>>>
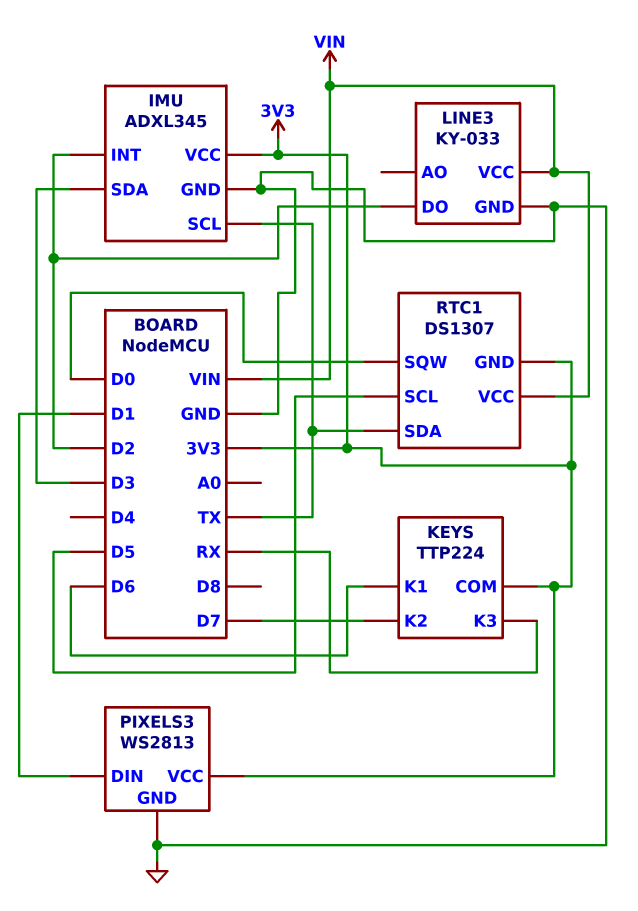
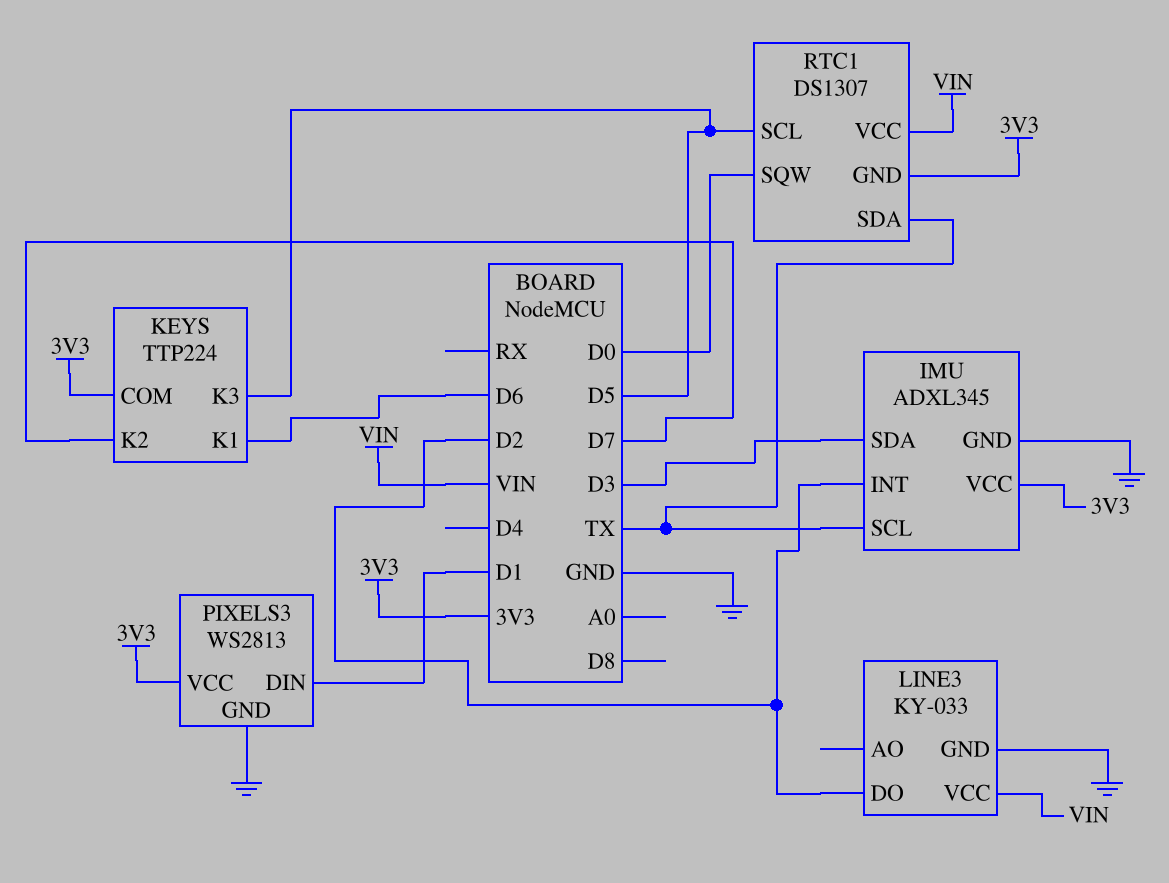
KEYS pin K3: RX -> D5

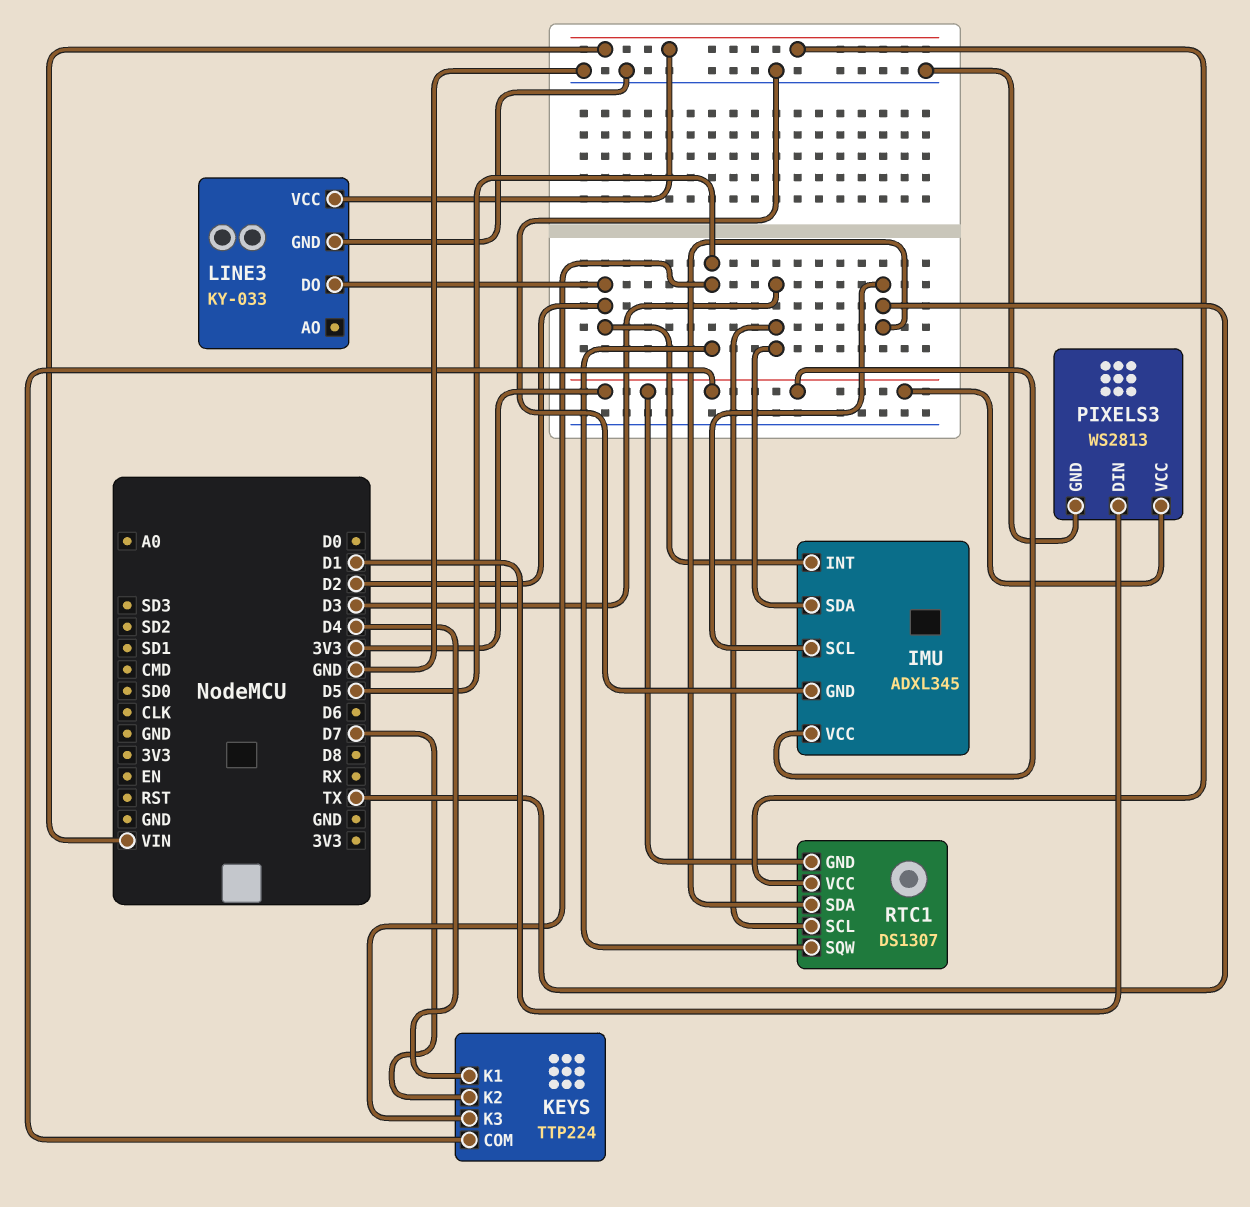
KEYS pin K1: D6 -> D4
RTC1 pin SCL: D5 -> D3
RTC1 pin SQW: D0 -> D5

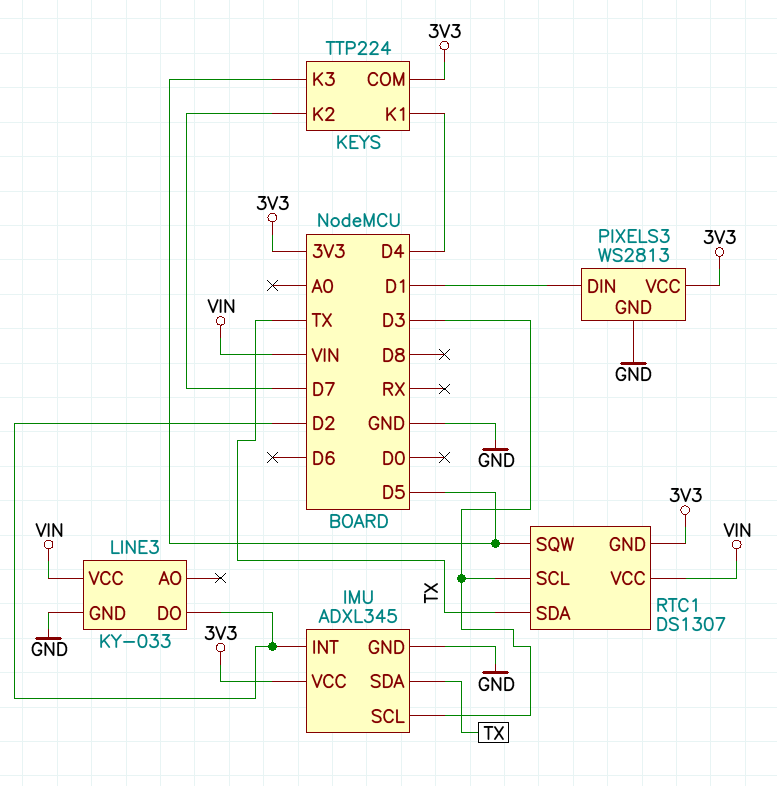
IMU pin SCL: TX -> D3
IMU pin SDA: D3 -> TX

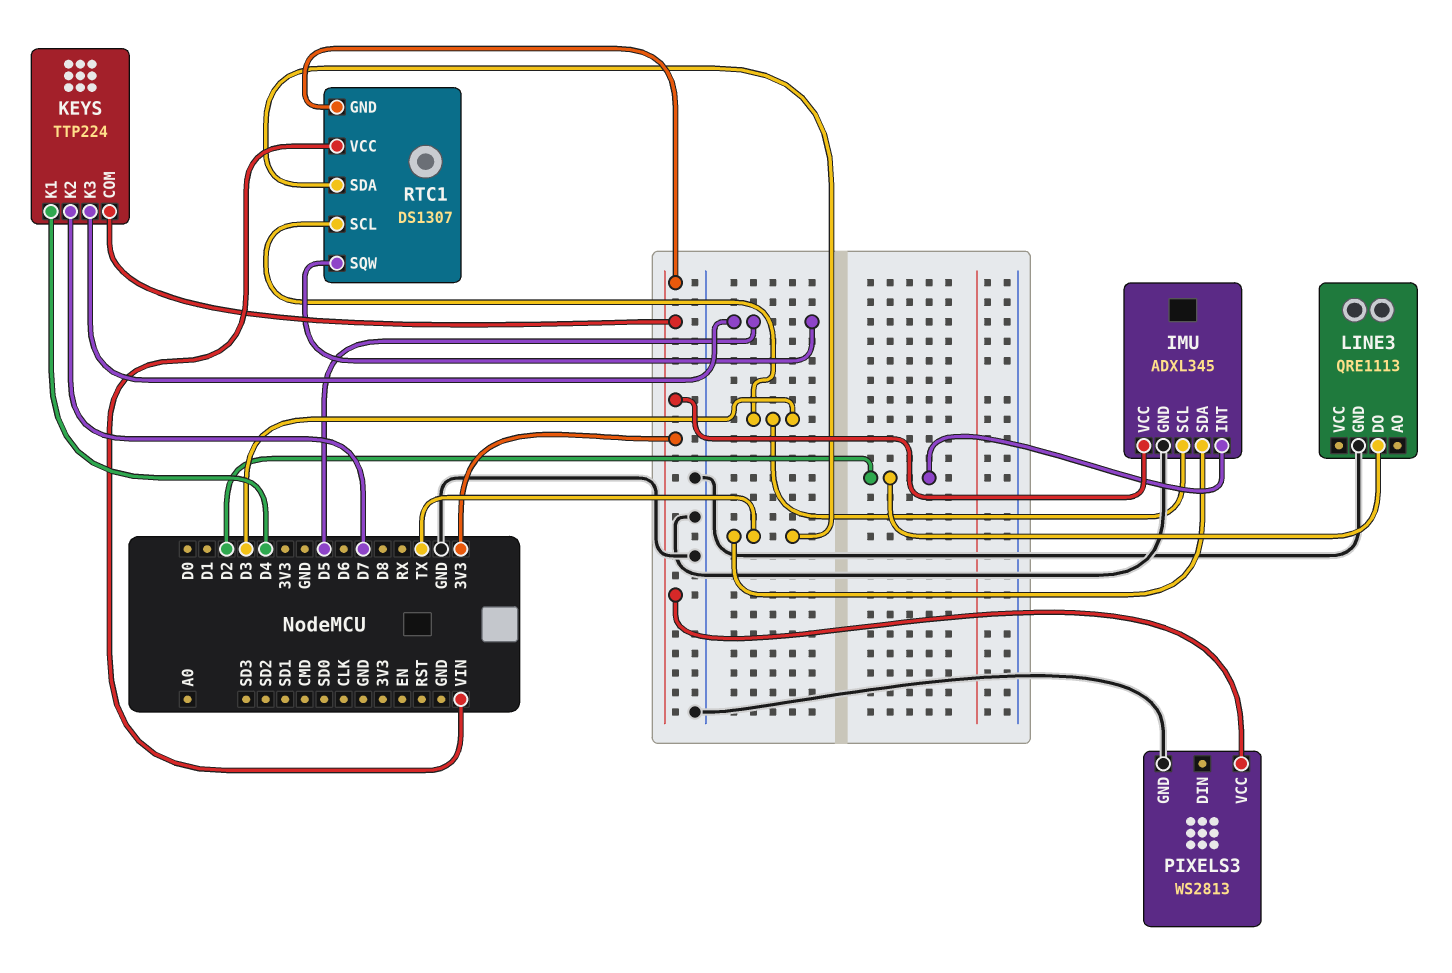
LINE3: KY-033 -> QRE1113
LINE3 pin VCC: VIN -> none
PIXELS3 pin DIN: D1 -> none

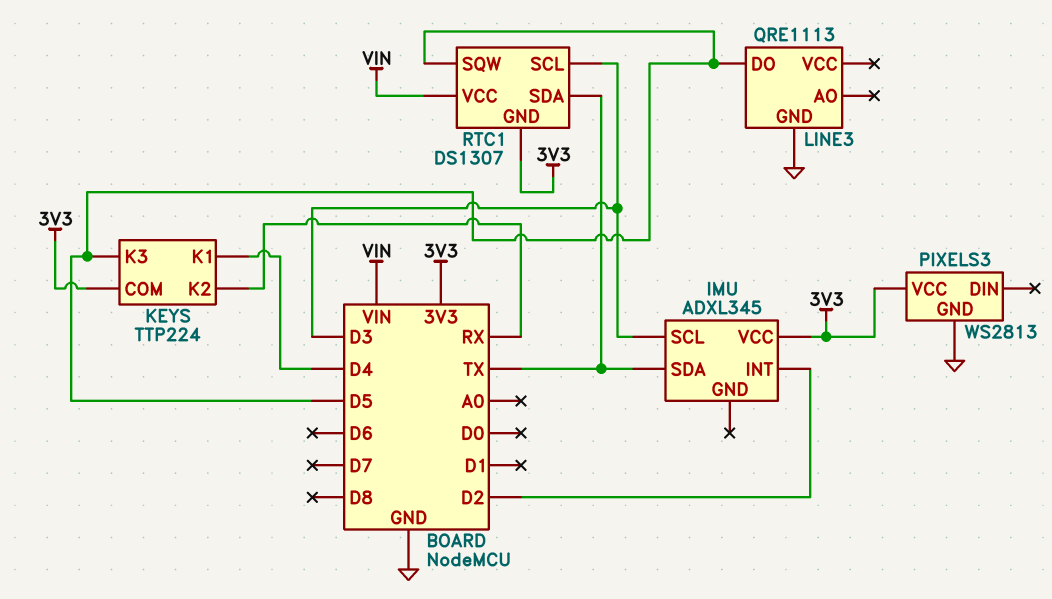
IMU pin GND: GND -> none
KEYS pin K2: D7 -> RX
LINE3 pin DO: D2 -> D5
<<<
| WORK TO COMPLETE |
Your task is to repeat, word for word and with no picture, every line from the one that contains "LINE3: KY-033 -> QRE1113" through the last line of the data.

| OUTPUT FOR THIS TASK |
LINE3: KY-033 -> QRE1113
LINE3 pin VCC: VIN -> none
PIXELS3 pin DIN: D1 -> none

IMU pin GND: GND -> none
KEYS pin K2: D7 -> RX
LINE3 pin DO: D2 -> D5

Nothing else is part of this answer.